== TASK DETAILS ==
Run through the records and, wherever a line holds the word "triangle", return that line.
================
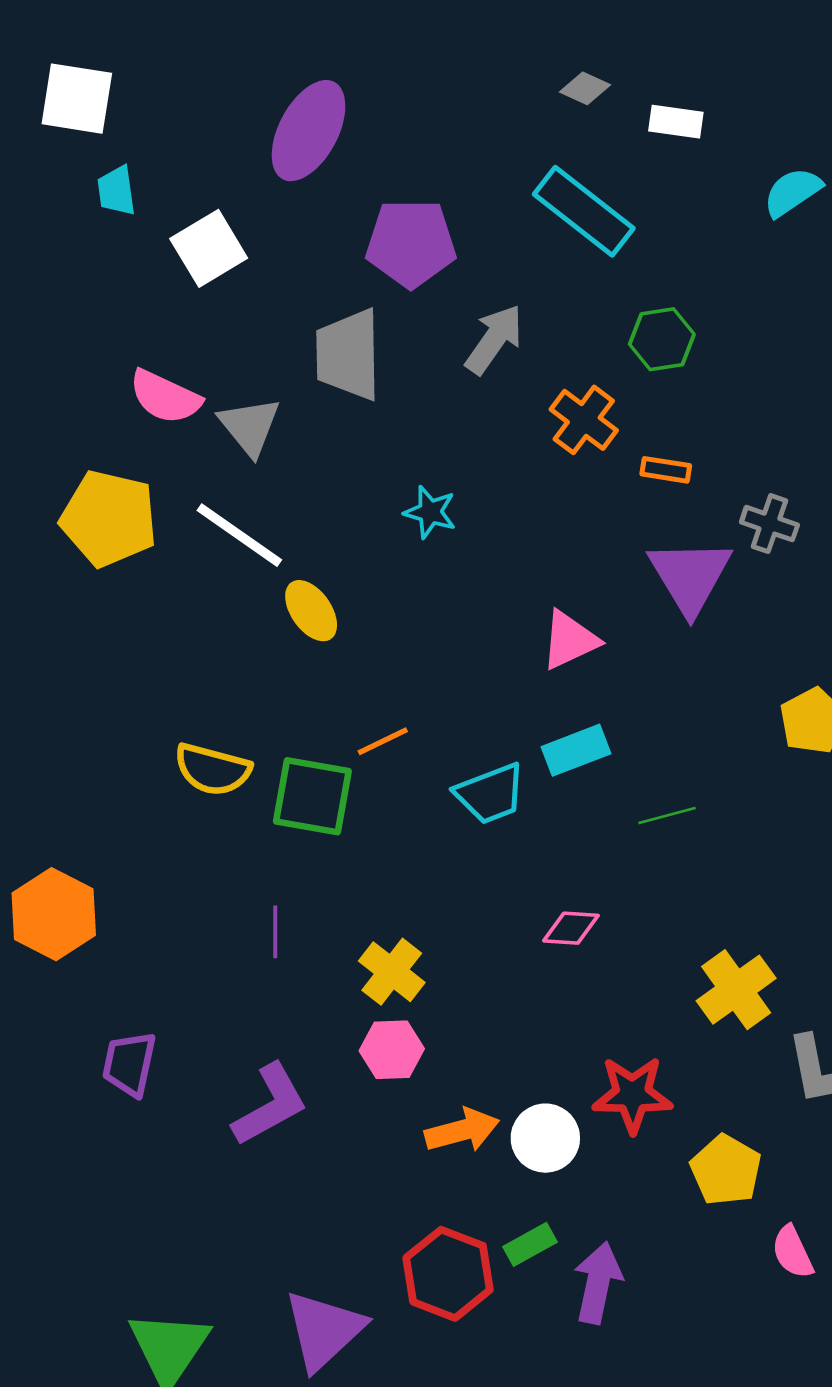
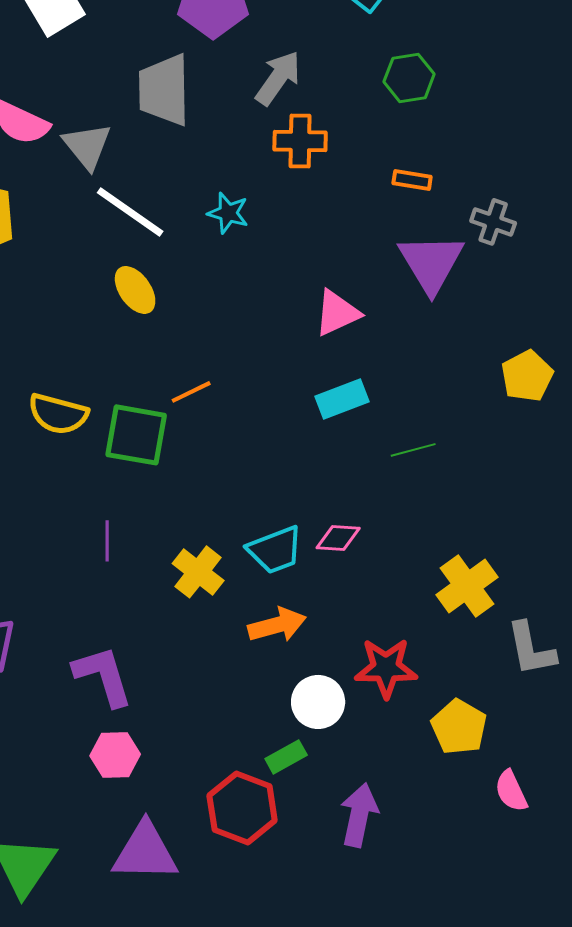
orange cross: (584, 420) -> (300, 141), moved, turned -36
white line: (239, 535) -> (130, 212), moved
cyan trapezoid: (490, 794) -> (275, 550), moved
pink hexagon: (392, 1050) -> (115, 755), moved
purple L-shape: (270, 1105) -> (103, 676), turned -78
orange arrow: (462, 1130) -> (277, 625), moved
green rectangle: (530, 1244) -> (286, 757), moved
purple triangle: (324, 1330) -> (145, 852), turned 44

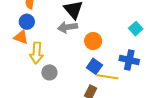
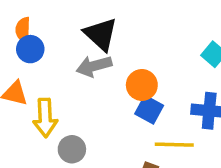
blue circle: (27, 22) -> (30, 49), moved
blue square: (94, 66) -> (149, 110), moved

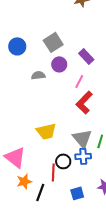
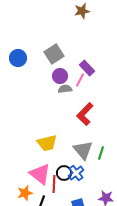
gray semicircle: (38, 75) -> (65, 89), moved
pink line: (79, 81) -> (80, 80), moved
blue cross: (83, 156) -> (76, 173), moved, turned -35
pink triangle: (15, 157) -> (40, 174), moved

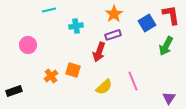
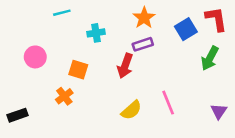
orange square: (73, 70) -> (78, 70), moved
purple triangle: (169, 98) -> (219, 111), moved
================
== OUTPUT ==
purple triangle: (324, 1330) -> (145, 852), turned 44
pink triangle: (15, 157) -> (40, 174), moved
purple triangle: (169, 98) -> (219, 111), moved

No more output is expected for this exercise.